** Exercise inputs follows **

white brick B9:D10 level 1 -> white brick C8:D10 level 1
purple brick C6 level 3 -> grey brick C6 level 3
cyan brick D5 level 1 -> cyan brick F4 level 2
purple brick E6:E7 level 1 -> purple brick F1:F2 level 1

** End of Exercise inputs **
** Exercise inputs follows **

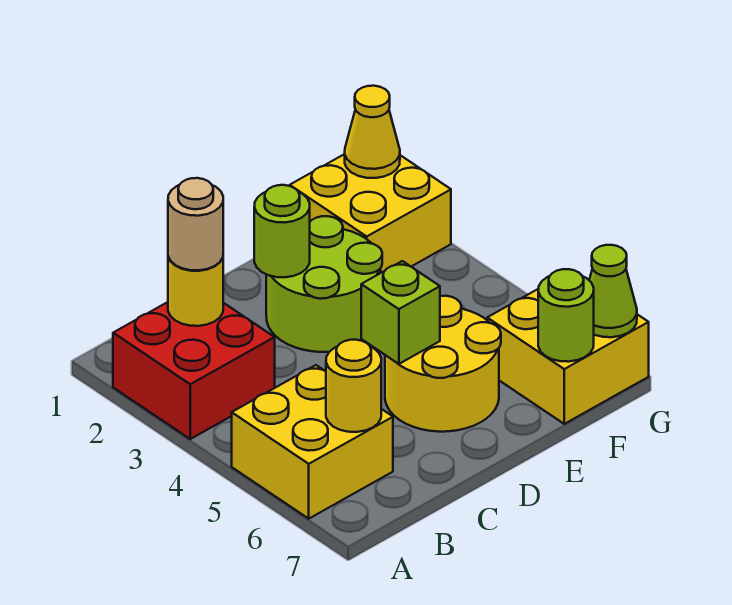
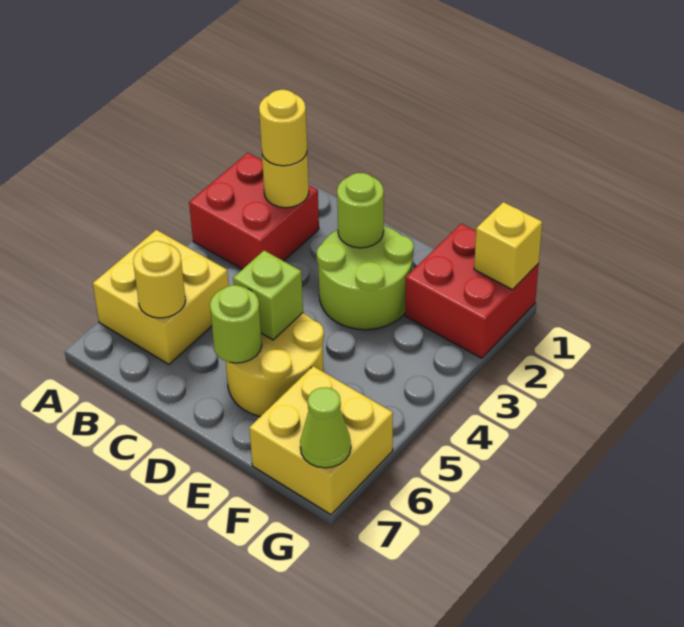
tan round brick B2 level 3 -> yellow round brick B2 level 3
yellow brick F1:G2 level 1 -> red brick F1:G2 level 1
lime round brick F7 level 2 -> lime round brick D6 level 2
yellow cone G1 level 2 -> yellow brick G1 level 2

** End of Exercise inputs **

Work to be completed:
Beginning with the line containing "tan round brick" in the material above, copy every line exactly until you have copied the line containing "yellow cone G1".

Exercise solution:
tan round brick B2 level 3 -> yellow round brick B2 level 3
yellow brick F1:G2 level 1 -> red brick F1:G2 level 1
lime round brick F7 level 2 -> lime round brick D6 level 2
yellow cone G1 level 2 -> yellow brick G1 level 2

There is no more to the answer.